**WORK REQUIRED**
Copy all the entries below exactly, but not the pictures.

**DATASET CONTENT**
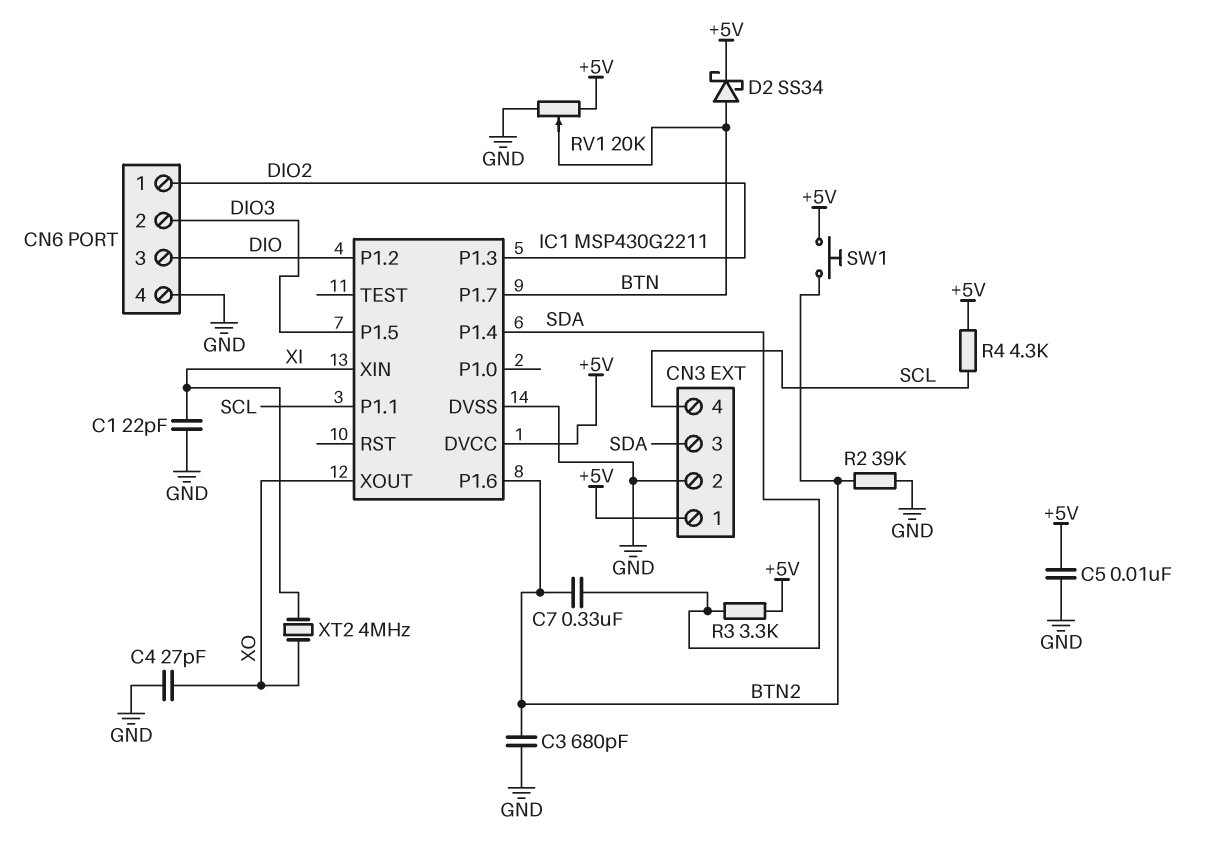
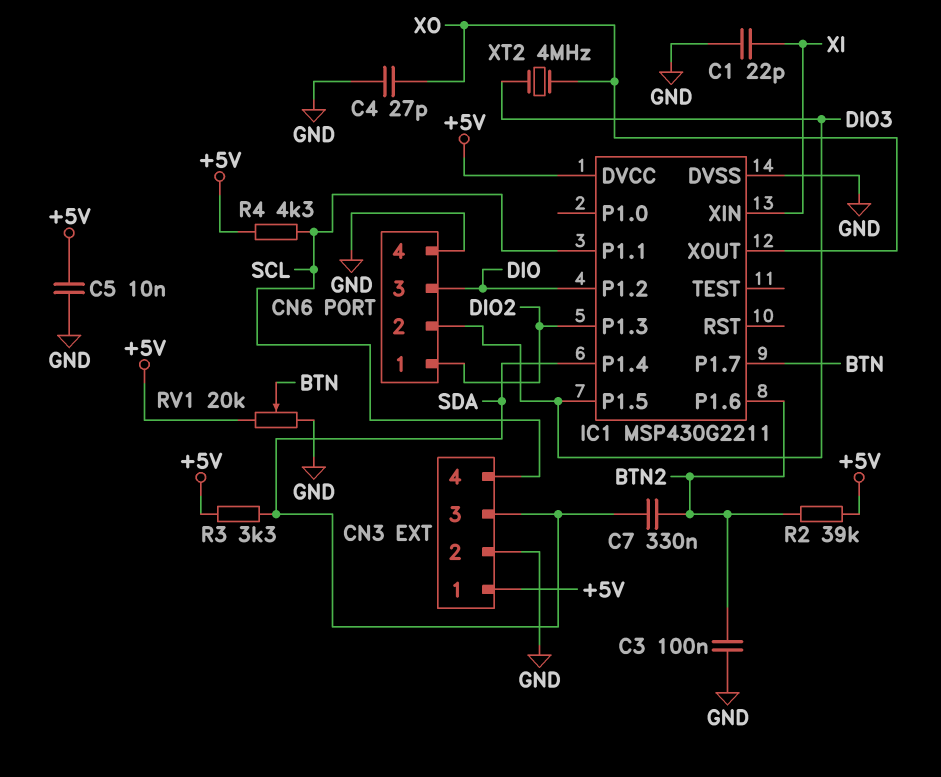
C3: 680pF (BTN2, GND) -> 100nF (BTN2, GND)
D2: schottky SS34 (A BTN, K +5V) -> none
R2: 39k (BTN2, GND) -> 39k (+5V, BTN2)
SW1: button (+5V, BTN2) -> none
XT2: 4MHz (XI, XO) -> 4MHz (DIO3, XO)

**SOLUTION TO THE EXERCISE**
C3: 680pF (BTN2, GND) -> 100nF (BTN2, GND)
D2: schottky SS34 (A BTN, K +5V) -> none
R2: 39k (BTN2, GND) -> 39k (+5V, BTN2)
SW1: button (+5V, BTN2) -> none
XT2: 4MHz (XI, XO) -> 4MHz (DIO3, XO)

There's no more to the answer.